**TRY IT**
The reply is to be an exact repetition of the entries that follow, with each picture left out.

**RECORDS PROVIDED**

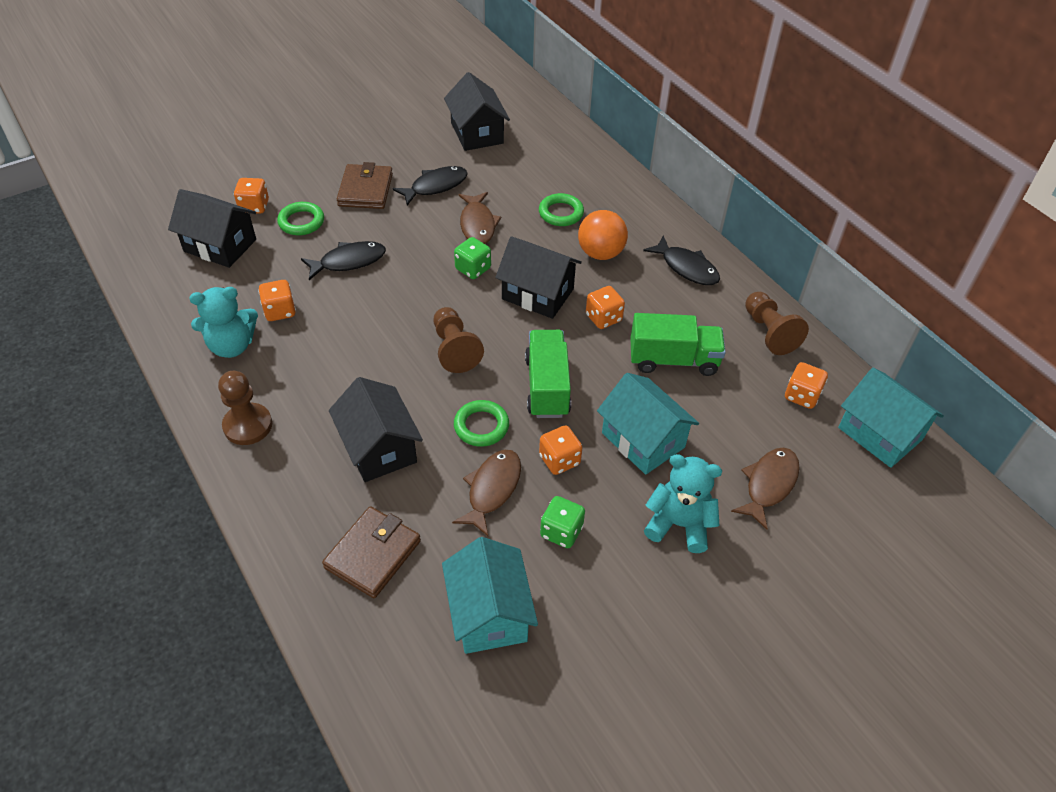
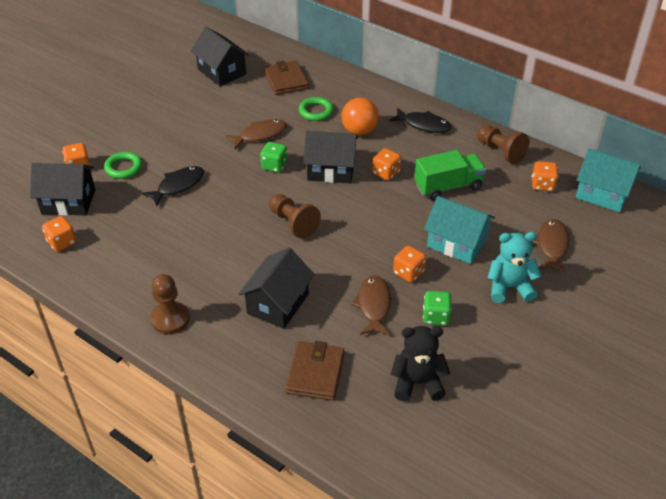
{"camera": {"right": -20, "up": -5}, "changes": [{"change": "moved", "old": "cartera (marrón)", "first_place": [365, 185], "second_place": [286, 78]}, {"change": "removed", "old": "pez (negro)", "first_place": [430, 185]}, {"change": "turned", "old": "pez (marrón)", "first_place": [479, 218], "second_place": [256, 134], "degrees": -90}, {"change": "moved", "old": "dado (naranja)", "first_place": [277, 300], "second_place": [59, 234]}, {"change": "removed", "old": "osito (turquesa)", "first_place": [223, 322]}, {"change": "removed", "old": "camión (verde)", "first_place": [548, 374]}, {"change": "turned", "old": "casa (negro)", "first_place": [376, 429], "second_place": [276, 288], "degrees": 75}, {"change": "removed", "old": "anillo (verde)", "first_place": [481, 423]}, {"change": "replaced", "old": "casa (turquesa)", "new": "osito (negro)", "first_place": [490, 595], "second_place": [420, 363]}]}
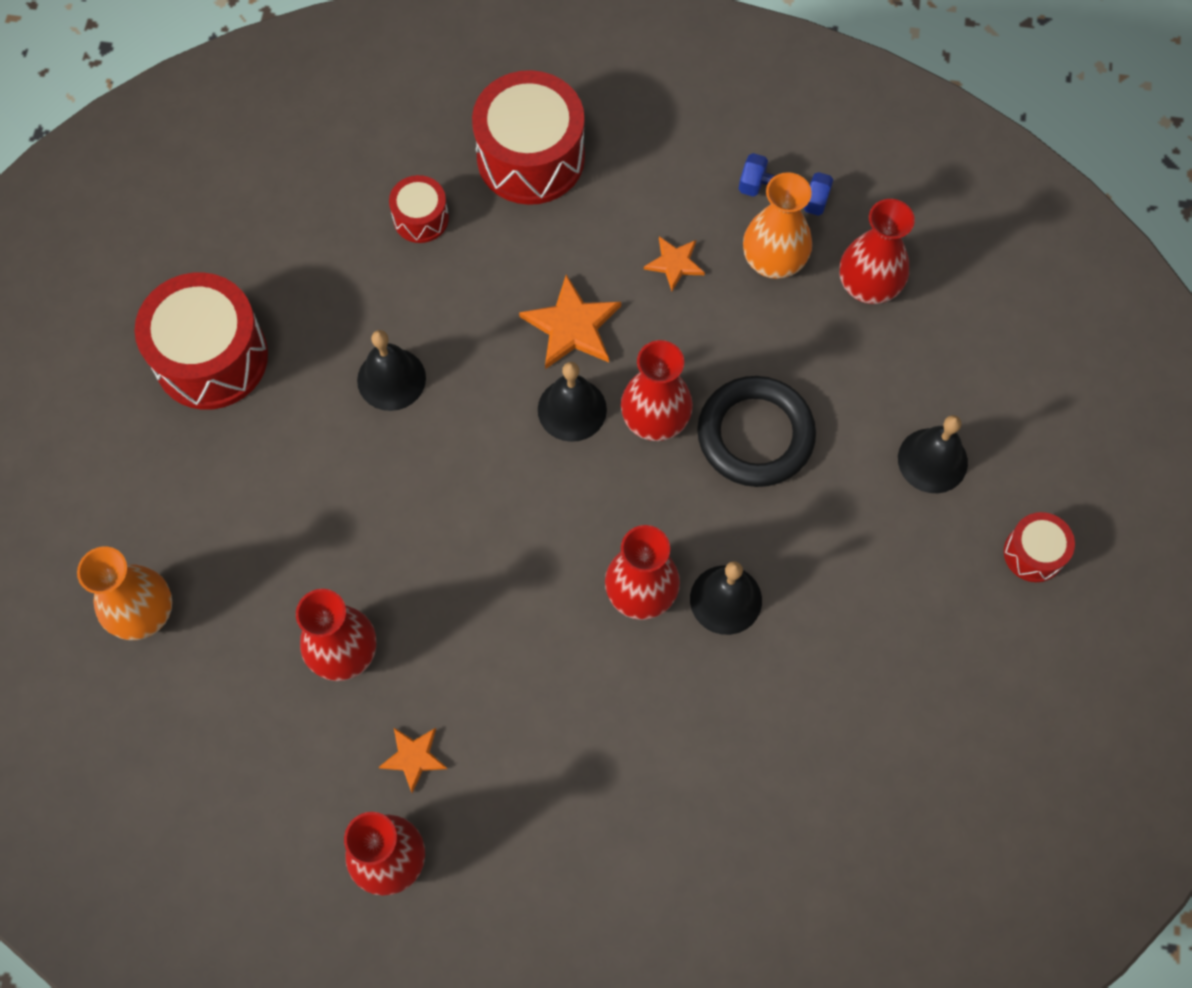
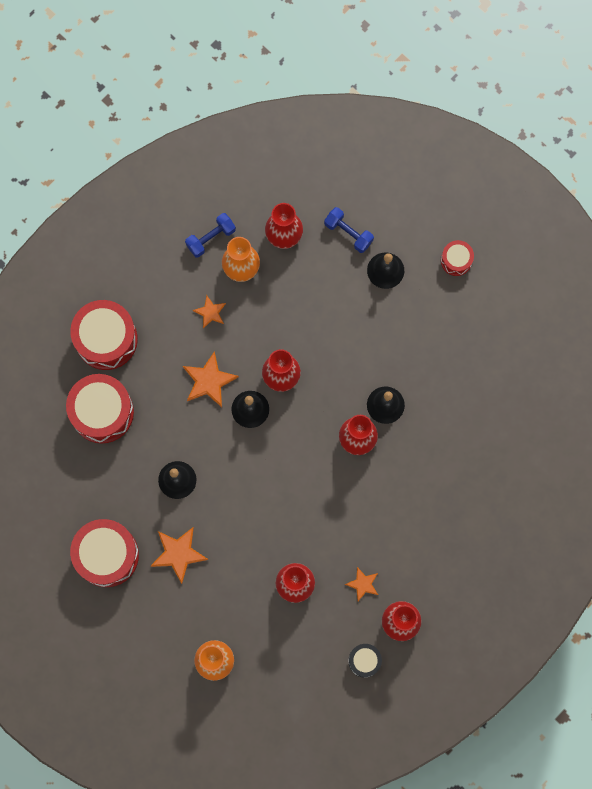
{"camera": {"right": -55, "up": 10}, "changes": [{"change": "resized", "old": "tambor (rojo)", "first_place": [419, 209], "second_place": [100, 408], "factor": 1.97}, {"change": "removed", "old": "anillo (negro)", "first_place": [756, 431]}, {"change": "added", "new": "mancuerna (azul)", "second_place": [349, 230]}, {"change": "added", "new": "estrella (naranja)", "second_place": [179, 555]}, {"change": "added", "new": "tambor (negro)", "second_place": [365, 661]}]}
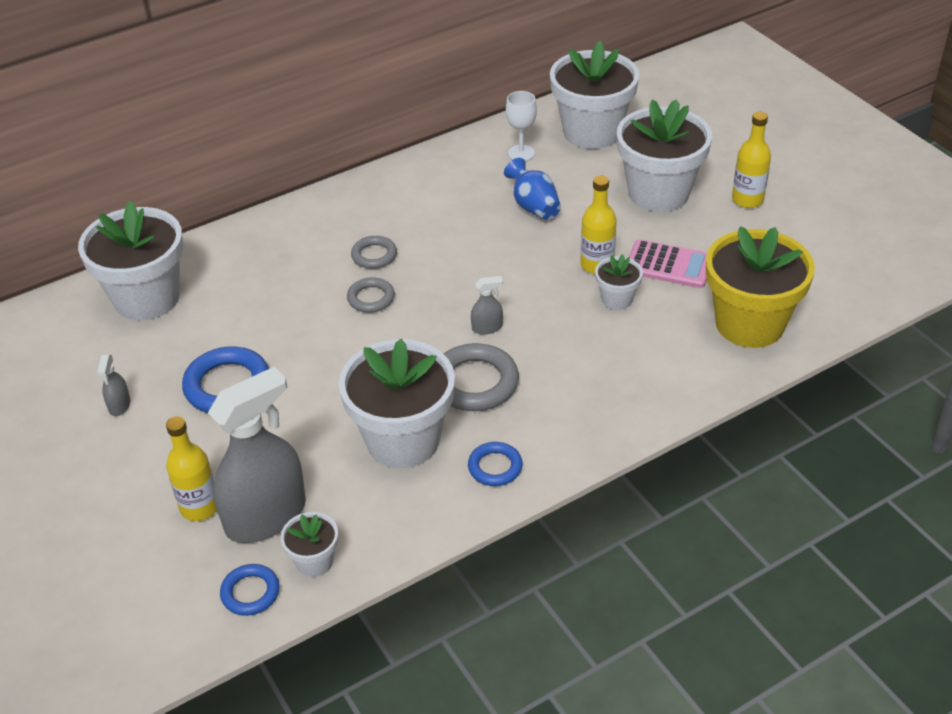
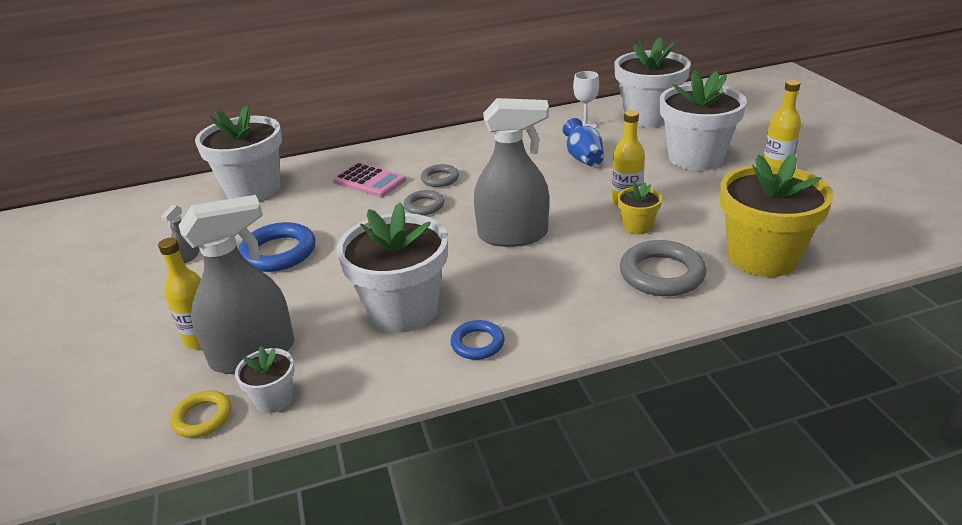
{"camera": {"right": 15, "up": -10}, "changes": [{"change": "moved", "old": "calculadora (rosa)", "first_place": [668, 263], "second_place": [369, 180]}, {"change": "recoloured", "old": "maceta (blanco)", "new": "maceta (amarillo)", "first_place": [619, 282], "second_place": [639, 208]}, {"change": "resized", "old": "pulverizador (gris)", "first_place": [487, 305], "second_place": [511, 172], "factor": 2.47}, {"change": "moved", "old": "anillo (gris)", "first_place": [481, 377], "second_place": [663, 268]}, {"change": "recoloured", "old": "anillo (azul)", "new": "anillo (amarillo)", "first_place": [249, 590], "second_place": [200, 414]}]}
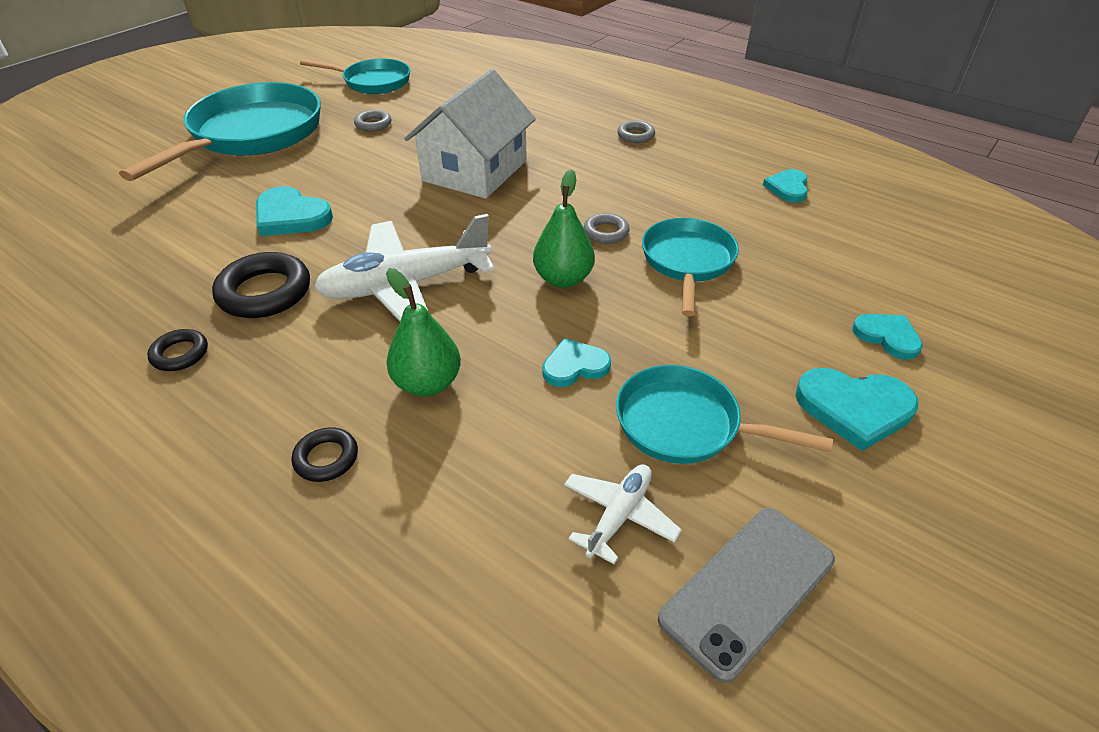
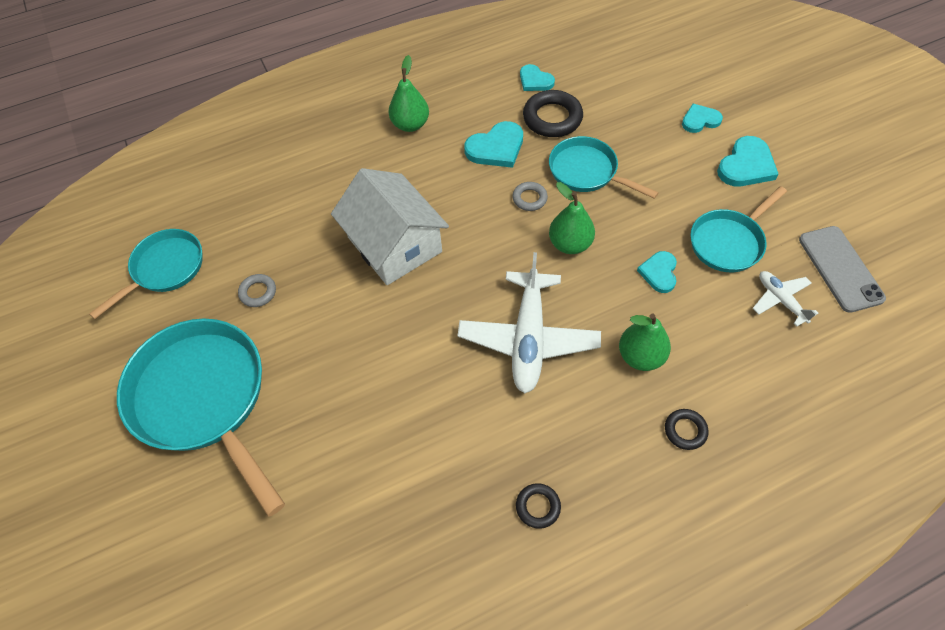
{"camera": {"right": -60, "up": 15}, "changes": [{"change": "replaced", "old": "anillo (gris)", "new": "pera (verde)", "first_place": [636, 131], "second_place": [409, 93]}, {"change": "moved", "old": "corazón (turquesa)", "first_place": [294, 211], "second_place": [493, 144]}, {"change": "moved", "old": "anillo (negro)", "first_place": [261, 285], "second_place": [553, 113]}]}
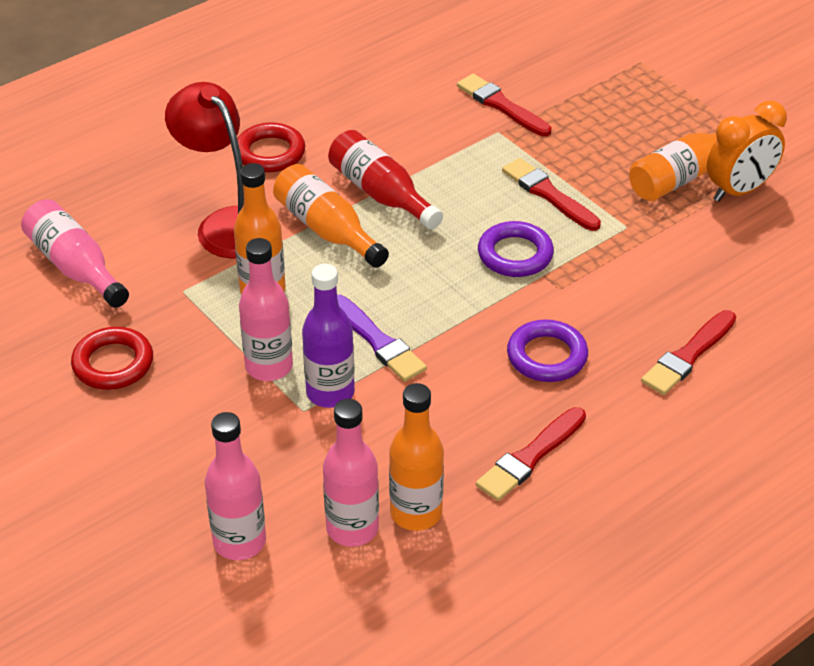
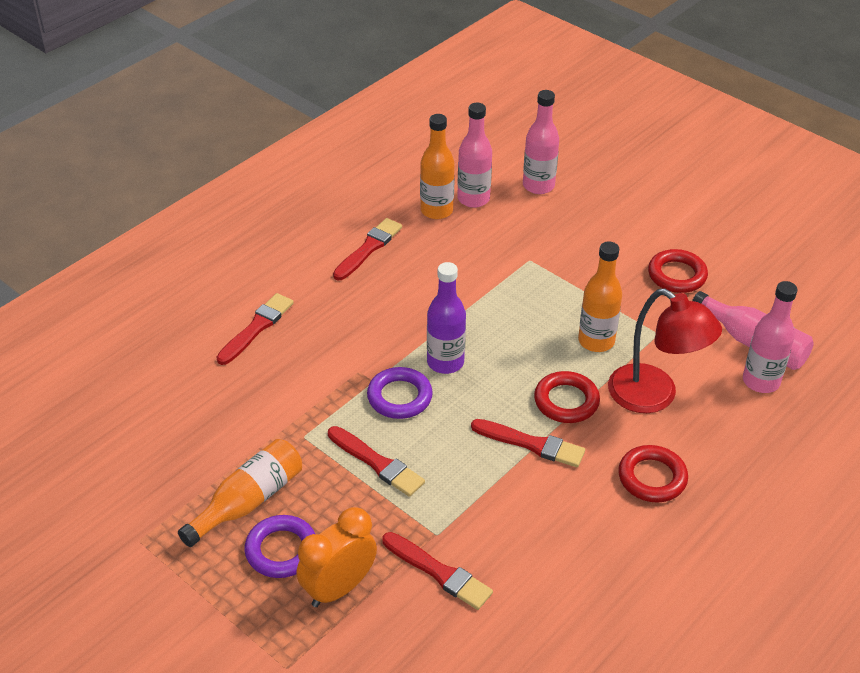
{"camera": {"right": 170, "up": 0}, "changes": [{"change": "moved", "old": "despertador (naranja)", "first_place": [747, 151], "second_place": [337, 557]}, {"change": "replaced", "old": "botella (rojo)", "new": "pincel (rojo)", "first_place": [385, 180], "second_place": [528, 443]}, {"change": "replaced", "old": "botella (naranja)", "new": "anillo (rojo)", "first_place": [331, 216], "second_place": [567, 397]}, {"change": "moved", "old": "botella (rosa)", "first_place": [266, 309], "second_place": [770, 337]}, {"change": "moved", "old": "botella (morado)", "first_place": [328, 336], "second_place": [446, 318]}, {"change": "removed", "old": "pincel (morado)", "first_place": [382, 338]}, {"change": "moved", "old": "anillo (morado)", "first_place": [547, 350], "second_place": [279, 546]}]}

**RESULT BELOW**
{"camera": {"right": -20, "up": -5}, "changes": [{"change": "moved", "old": "cartera (marrón)", "first_place": [365, 185], "second_place": [286, 78]}, {"change": "removed", "old": "pez (negro)", "first_place": [430, 185]}, {"change": "turned", "old": "pez (marrón)", "first_place": [479, 218], "second_place": [256, 134], "degrees": -90}, {"change": "moved", "old": "dado (naranja)", "first_place": [277, 300], "second_place": [59, 234]}, {"change": "removed", "old": "osito (turquesa)", "first_place": [223, 322]}, {"change": "removed", "old": "camión (verde)", "first_place": [548, 374]}, {"change": "turned", "old": "casa (negro)", "first_place": [376, 429], "second_place": [276, 288], "degrees": 75}, {"change": "removed", "old": "anillo (verde)", "first_place": [481, 423]}, {"change": "replaced", "old": "casa (turquesa)", "new": "osito (negro)", "first_place": [490, 595], "second_place": [420, 363]}]}
{"camera": {"right": -55, "up": 10}, "changes": [{"change": "resized", "old": "tambor (rojo)", "first_place": [419, 209], "second_place": [100, 408], "factor": 1.97}, {"change": "removed", "old": "anillo (negro)", "first_place": [756, 431]}, {"change": "added", "new": "mancuerna (azul)", "second_place": [349, 230]}, {"change": "added", "new": "estrella (naranja)", "second_place": [179, 555]}, {"change": "added", "new": "tambor (negro)", "second_place": [365, 661]}]}
{"camera": {"right": 15, "up": -10}, "changes": [{"change": "moved", "old": "calculadora (rosa)", "first_place": [668, 263], "second_place": [369, 180]}, {"change": "recoloured", "old": "maceta (blanco)", "new": "maceta (amarillo)", "first_place": [619, 282], "second_place": [639, 208]}, {"change": "resized", "old": "pulverizador (gris)", "first_place": [487, 305], "second_place": [511, 172], "factor": 2.47}, {"change": "moved", "old": "anillo (gris)", "first_place": [481, 377], "second_place": [663, 268]}, {"change": "recoloured", "old": "anillo (azul)", "new": "anillo (amarillo)", "first_place": [249, 590], "second_place": [200, 414]}]}
{"camera": {"right": -60, "up": 15}, "changes": [{"change": "replaced", "old": "anillo (gris)", "new": "pera (verde)", "first_place": [636, 131], "second_place": [409, 93]}, {"change": "moved", "old": "corazón (turquesa)", "first_place": [294, 211], "second_place": [493, 144]}, {"change": "moved", "old": "anillo (negro)", "first_place": [261, 285], "second_place": [553, 113]}]}
{"camera": {"right": 170, "up": 0}, "changes": [{"change": "moved", "old": "despertador (naranja)", "first_place": [747, 151], "second_place": [337, 557]}, {"change": "replaced", "old": "botella (rojo)", "new": "pincel (rojo)", "first_place": [385, 180], "second_place": [528, 443]}, {"change": "replaced", "old": "botella (naranja)", "new": "anillo (rojo)", "first_place": [331, 216], "second_place": [567, 397]}, {"change": "moved", "old": "botella (rosa)", "first_place": [266, 309], "second_place": [770, 337]}, {"change": "moved", "old": "botella (morado)", "first_place": [328, 336], "second_place": [446, 318]}, {"change": "removed", "old": "pincel (morado)", "first_place": [382, 338]}, {"change": "moved", "old": "anillo (morado)", "first_place": [547, 350], "second_place": [279, 546]}]}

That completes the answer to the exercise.